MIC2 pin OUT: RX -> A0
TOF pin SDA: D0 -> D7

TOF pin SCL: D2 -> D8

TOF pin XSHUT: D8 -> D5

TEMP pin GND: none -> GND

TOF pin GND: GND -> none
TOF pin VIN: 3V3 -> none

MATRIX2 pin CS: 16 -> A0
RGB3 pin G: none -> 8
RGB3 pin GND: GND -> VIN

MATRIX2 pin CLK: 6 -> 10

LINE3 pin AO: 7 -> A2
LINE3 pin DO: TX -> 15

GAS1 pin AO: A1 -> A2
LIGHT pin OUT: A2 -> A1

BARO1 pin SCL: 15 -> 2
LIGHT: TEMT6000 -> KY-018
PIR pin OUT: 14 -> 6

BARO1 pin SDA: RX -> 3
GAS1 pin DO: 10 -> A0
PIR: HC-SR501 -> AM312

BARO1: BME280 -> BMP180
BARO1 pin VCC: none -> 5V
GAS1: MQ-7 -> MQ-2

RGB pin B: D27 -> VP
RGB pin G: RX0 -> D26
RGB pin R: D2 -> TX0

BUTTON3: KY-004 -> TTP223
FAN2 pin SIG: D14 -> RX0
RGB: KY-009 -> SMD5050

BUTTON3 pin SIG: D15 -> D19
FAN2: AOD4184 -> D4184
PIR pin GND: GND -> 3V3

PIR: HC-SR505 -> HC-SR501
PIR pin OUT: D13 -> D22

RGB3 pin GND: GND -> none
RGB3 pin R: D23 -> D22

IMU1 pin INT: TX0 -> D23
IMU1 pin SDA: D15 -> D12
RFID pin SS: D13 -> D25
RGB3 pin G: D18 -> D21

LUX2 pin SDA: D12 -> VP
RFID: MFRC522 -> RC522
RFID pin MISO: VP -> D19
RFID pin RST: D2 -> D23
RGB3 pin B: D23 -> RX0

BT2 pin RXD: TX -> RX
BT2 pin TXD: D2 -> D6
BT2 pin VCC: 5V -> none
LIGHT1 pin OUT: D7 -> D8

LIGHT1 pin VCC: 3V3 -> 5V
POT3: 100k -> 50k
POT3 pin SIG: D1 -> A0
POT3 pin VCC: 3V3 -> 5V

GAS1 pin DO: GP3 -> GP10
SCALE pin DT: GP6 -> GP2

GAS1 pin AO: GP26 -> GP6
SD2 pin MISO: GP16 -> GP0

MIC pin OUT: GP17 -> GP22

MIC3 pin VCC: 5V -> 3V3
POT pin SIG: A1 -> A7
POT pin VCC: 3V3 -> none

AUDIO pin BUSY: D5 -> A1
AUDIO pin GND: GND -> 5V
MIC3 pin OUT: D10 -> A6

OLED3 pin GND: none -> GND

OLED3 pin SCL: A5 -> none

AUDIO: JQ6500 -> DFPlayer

***

§ ACTION ITEM:
Reproduce the material in full. Keep it identical to the original.

§ COMPLETED TASK:
MIC2 pin OUT: RX -> A0
TOF pin SDA: D0 -> D7

TOF pin SCL: D2 -> D8

TOF pin XSHUT: D8 -> D5

TEMP pin GND: none -> GND

TOF pin GND: GND -> none
TOF pin VIN: 3V3 -> none

MATRIX2 pin CS: 16 -> A0
RGB3 pin G: none -> 8
RGB3 pin GND: GND -> VIN

MATRIX2 pin CLK: 6 -> 10

LINE3 pin AO: 7 -> A2
LINE3 pin DO: TX -> 15

GAS1 pin AO: A1 -> A2
LIGHT pin OUT: A2 -> A1

BARO1 pin SCL: 15 -> 2
LIGHT: TEMT6000 -> KY-018
PIR pin OUT: 14 -> 6

BARO1 pin SDA: RX -> 3
GAS1 pin DO: 10 -> A0
PIR: HC-SR501 -> AM312

BARO1: BME280 -> BMP180
BARO1 pin VCC: none -> 5V
GAS1: MQ-7 -> MQ-2

RGB pin B: D27 -> VP
RGB pin G: RX0 -> D26
RGB pin R: D2 -> TX0

BUTTON3: KY-004 -> TTP223
FAN2 pin SIG: D14 -> RX0
RGB: KY-009 -> SMD5050

BUTTON3 pin SIG: D15 -> D19
FAN2: AOD4184 -> D4184
PIR pin GND: GND -> 3V3

PIR: HC-SR505 -> HC-SR501
PIR pin OUT: D13 -> D22

RGB3 pin GND: GND -> none
RGB3 pin R: D23 -> D22

IMU1 pin INT: TX0 -> D23
IMU1 pin SDA: D15 -> D12
RFID pin SS: D13 -> D25
RGB3 pin G: D18 -> D21

LUX2 pin SDA: D12 -> VP
RFID: MFRC522 -> RC522
RFID pin MISO: VP -> D19
RFID pin RST: D2 -> D23
RGB3 pin B: D23 -> RX0

BT2 pin RXD: TX -> RX
BT2 pin TXD: D2 -> D6
BT2 pin VCC: 5V -> none
LIGHT1 pin OUT: D7 -> D8

LIGHT1 pin VCC: 3V3 -> 5V
POT3: 100k -> 50k
POT3 pin SIG: D1 -> A0
POT3 pin VCC: 3V3 -> 5V

GAS1 pin DO: GP3 -> GP10
SCALE pin DT: GP6 -> GP2

GAS1 pin AO: GP26 -> GP6
SD2 pin MISO: GP16 -> GP0

MIC pin OUT: GP17 -> GP22

MIC3 pin VCC: 5V -> 3V3
POT pin SIG: A1 -> A7
POT pin VCC: 3V3 -> none

AUDIO pin BUSY: D5 -> A1
AUDIO pin GND: GND -> 5V
MIC3 pin OUT: D10 -> A6

OLED3 pin GND: none -> GND

OLED3 pin SCL: A5 -> none

AUDIO: JQ6500 -> DFPlayer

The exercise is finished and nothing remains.